> Exercise description
Below are some records; find each line that carries the word "slope" and copy it.

> Input for this task

_ _ _

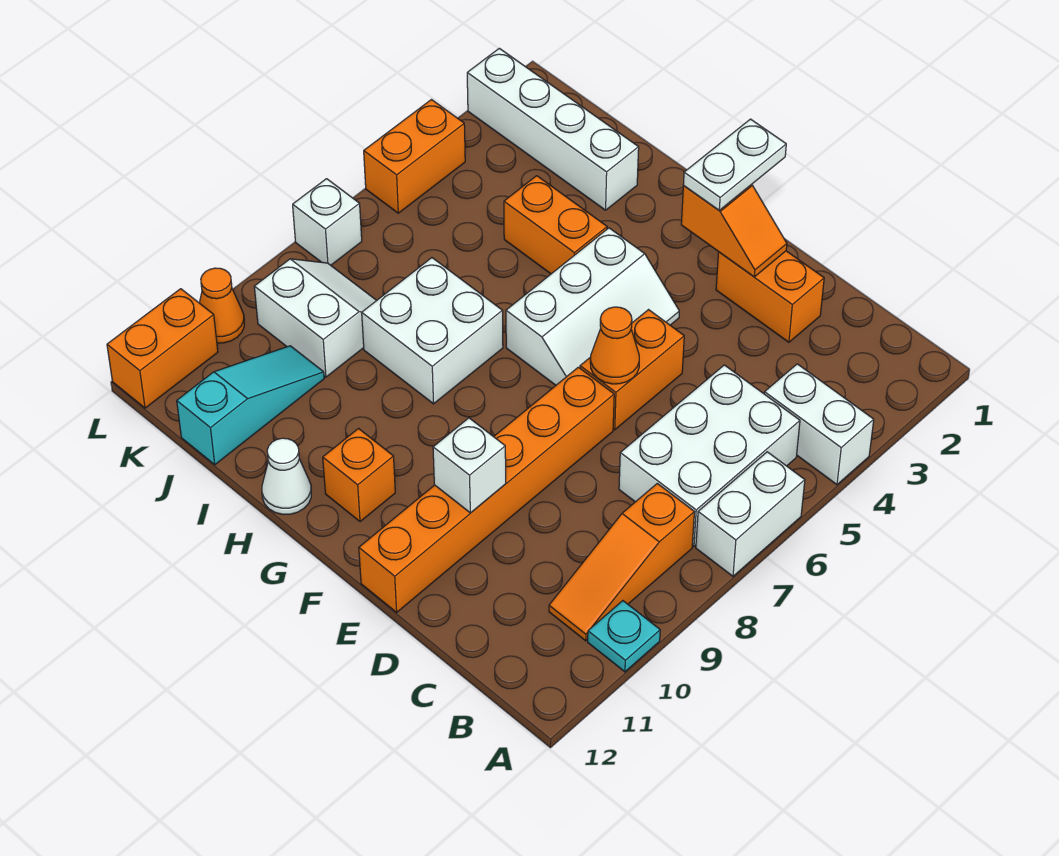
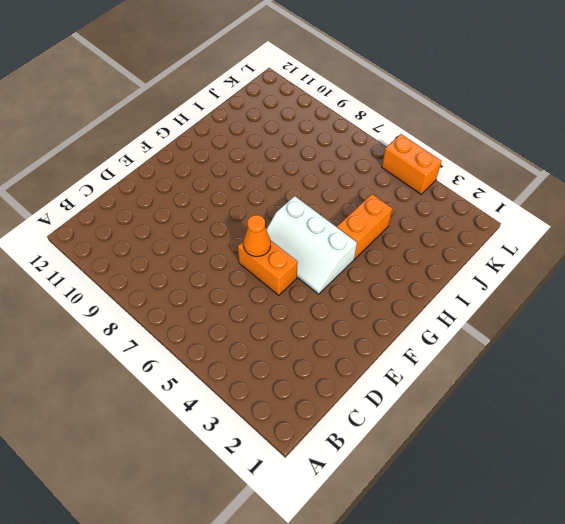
none -> white brick A4:B4 level 1
none -> white brick A6:A7 level 1
none -> cyan plate A10 level 1

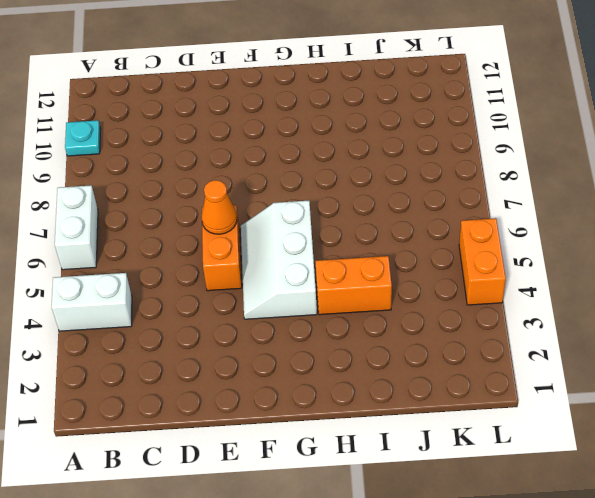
none -> white brick B5:C7 level 1
none -> orange slope B8:B10 level 1 top 8
none -> orange brick D2:E2 level 1

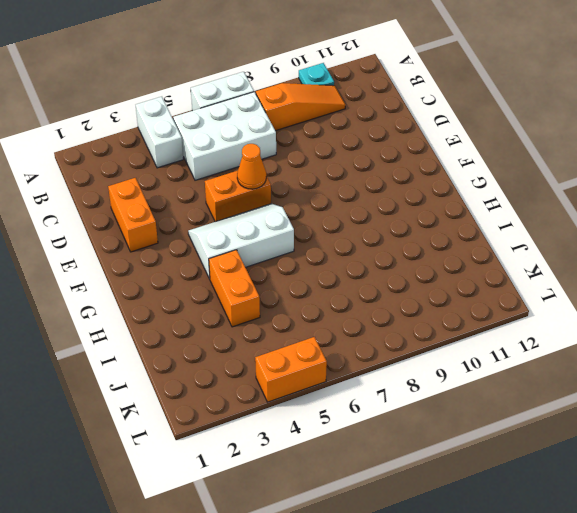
none -> orange brick E7:E12 level 1
none -> orange brick G11 level 1
none -> white brick H7:I8 level 1

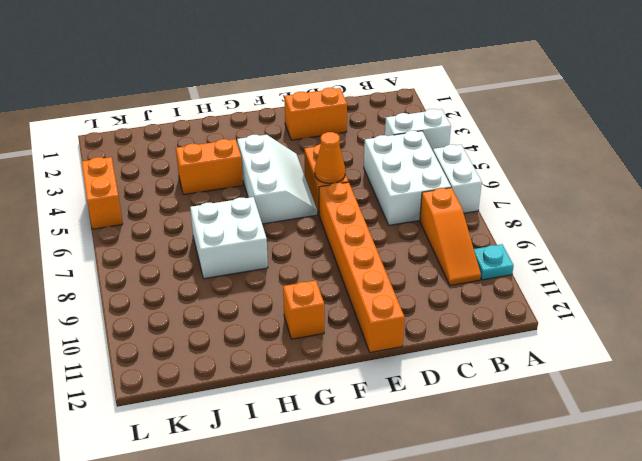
none -> white cone H12 level 1
none -> white brick I2:L2 level 1
none -> white slope J8:K9 level 1 top 9

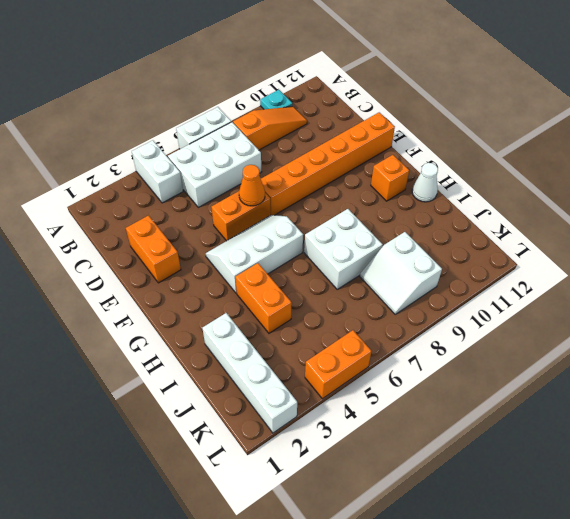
none -> cyan slope J10:J12 level 1 top 12
none -> white brick L7 level 1
none -> orange cone L10 level 1

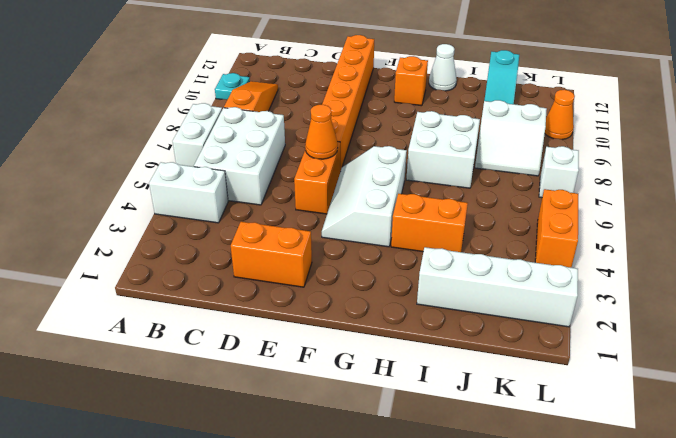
none -> orange brick L11:L12 level 1
none -> orange slope E2:F2 level 2 top F
none -> white brick E10 level 2

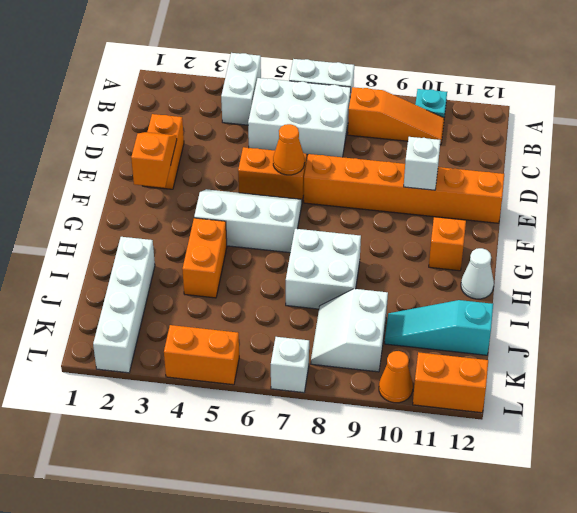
none -> white plate F1:F2 level 3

_ _ _

> Response to this exercise
none -> orange slope B8:B10 level 1 top 8
none -> white slope J8:K9 level 1 top 9
none -> cyan slope J10:J12 level 1 top 12
none -> orange slope E2:F2 level 2 top F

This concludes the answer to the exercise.